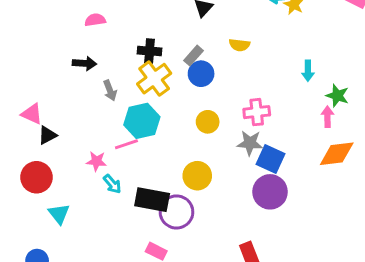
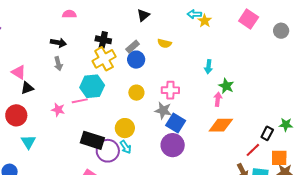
gray arrow: (110, 90) -> (58, 64), moved
cyan arrow: (112, 184) -> (126, 147), moved

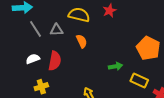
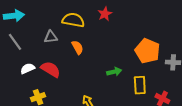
gray line: (36, 29) -> (15, 42), moved
red semicircle: (55, 61) -> (51, 69), turned -66
yellow rectangle: (139, 81) -> (140, 85), turned 66

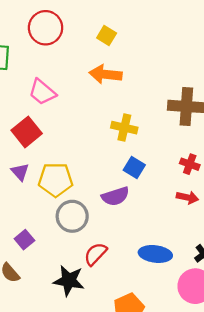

..............................

◆ Task to carry out ◆
The lines to repeat run from the line containing "red semicircle: (55, 61)" through the end of the listing above, both included; give them exactly and without pictures.

◆ Output of the exercise ◆
red semicircle: (55, 61) -> (51, 69), turned -66
yellow rectangle: (139, 81) -> (140, 85), turned 66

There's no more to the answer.